● **HOW TO COMPLETE THIS TASK**: Below are some records. Return exactly their lines from the one containing "pink triangle: (53, 110) -> (71, 127), moved" through the one containing "brown arrow: (129, 46) -> (390, 90), moved", and drop the pictures.

--- PROVIDED MATERIAL ---

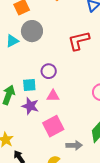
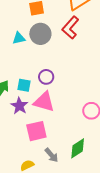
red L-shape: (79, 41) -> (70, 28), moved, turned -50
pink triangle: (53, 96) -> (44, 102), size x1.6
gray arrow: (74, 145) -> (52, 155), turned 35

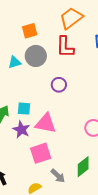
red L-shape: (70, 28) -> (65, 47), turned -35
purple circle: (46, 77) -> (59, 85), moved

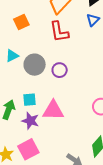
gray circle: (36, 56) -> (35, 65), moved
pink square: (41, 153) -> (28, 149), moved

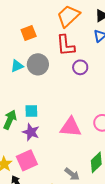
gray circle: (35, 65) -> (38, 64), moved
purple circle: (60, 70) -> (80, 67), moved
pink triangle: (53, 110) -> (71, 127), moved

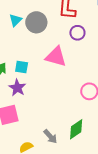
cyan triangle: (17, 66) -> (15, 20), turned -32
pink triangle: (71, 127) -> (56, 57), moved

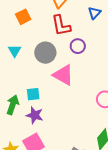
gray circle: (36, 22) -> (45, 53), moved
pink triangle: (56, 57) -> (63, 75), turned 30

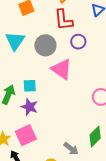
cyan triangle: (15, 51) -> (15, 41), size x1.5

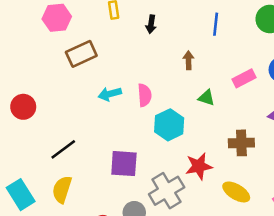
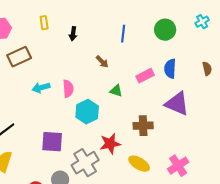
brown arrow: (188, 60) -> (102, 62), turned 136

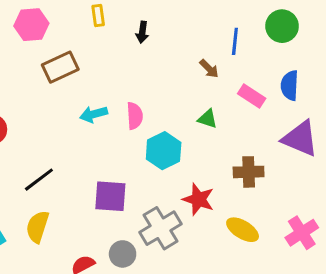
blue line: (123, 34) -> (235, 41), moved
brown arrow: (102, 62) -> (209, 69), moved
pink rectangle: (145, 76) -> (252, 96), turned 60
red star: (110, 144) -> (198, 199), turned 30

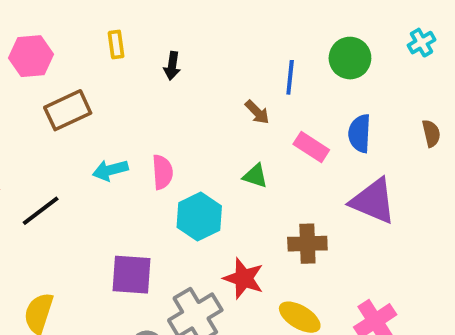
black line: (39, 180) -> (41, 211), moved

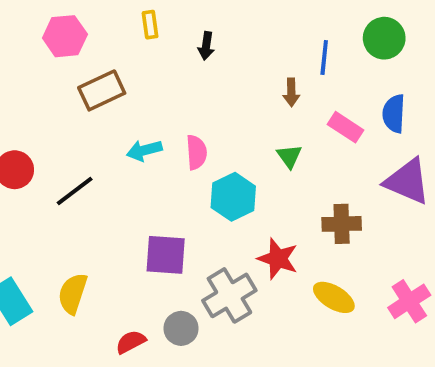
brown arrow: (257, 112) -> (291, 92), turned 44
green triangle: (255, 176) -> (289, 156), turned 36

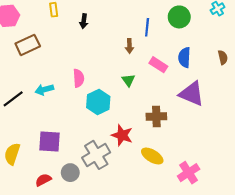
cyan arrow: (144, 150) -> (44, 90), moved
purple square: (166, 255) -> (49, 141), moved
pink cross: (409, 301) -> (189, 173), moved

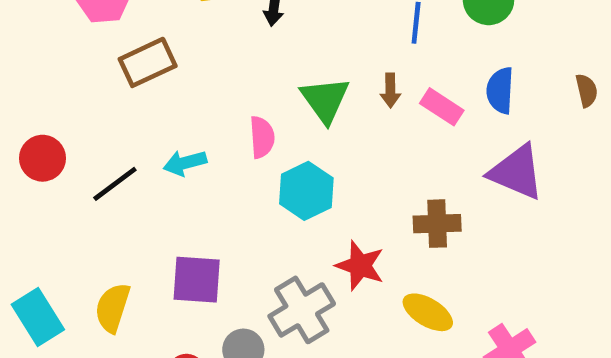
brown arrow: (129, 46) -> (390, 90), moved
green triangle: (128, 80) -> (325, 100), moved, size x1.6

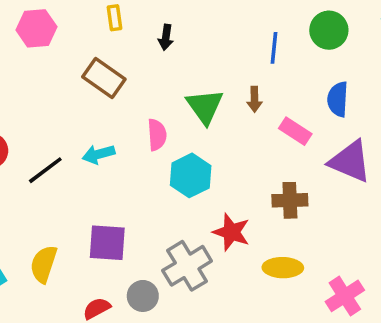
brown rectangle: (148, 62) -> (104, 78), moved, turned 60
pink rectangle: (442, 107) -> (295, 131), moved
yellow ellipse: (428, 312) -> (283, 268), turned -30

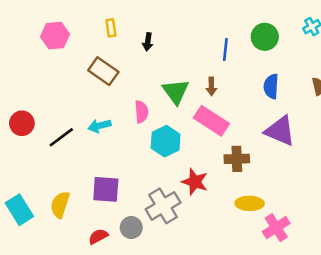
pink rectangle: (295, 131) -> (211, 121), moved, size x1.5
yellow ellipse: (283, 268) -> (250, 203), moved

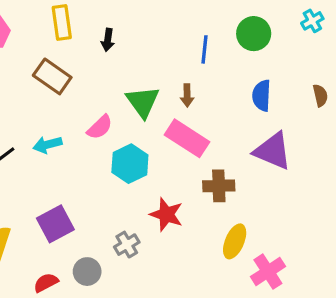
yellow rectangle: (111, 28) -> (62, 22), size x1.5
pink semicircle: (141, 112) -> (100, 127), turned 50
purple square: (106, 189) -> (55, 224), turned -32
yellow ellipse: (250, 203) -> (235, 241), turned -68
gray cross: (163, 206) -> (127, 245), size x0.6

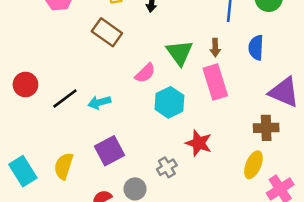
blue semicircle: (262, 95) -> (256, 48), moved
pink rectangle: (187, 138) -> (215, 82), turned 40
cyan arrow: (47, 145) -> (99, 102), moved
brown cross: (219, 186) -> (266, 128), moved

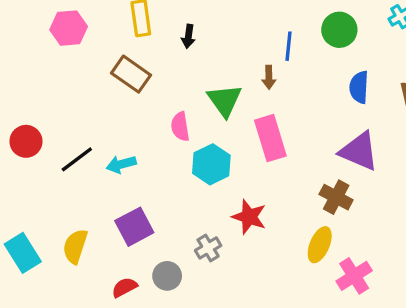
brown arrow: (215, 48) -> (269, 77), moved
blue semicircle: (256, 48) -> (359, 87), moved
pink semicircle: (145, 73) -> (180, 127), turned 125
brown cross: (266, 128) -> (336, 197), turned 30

---

● **SOLUTION BELOW**:
pink triangle: (53, 110) -> (71, 127), moved

cyan triangle: (17, 66) -> (15, 20), turned -32
pink triangle: (71, 127) -> (56, 57), moved

gray circle: (36, 22) -> (45, 53), moved
pink triangle: (56, 57) -> (63, 75), turned 30

cyan triangle: (15, 51) -> (15, 41), size x1.5

brown arrow: (188, 60) -> (102, 62), turned 136

blue line: (123, 34) -> (235, 41), moved
brown arrow: (102, 62) -> (209, 69), moved
pink rectangle: (145, 76) -> (252, 96), turned 60
red star: (110, 144) -> (198, 199), turned 30

black line: (39, 180) -> (41, 211), moved

brown arrow: (257, 112) -> (291, 92), turned 44
green triangle: (255, 176) -> (289, 156), turned 36

cyan arrow: (144, 150) -> (44, 90), moved
purple square: (166, 255) -> (49, 141), moved
pink cross: (409, 301) -> (189, 173), moved

brown arrow: (129, 46) -> (390, 90), moved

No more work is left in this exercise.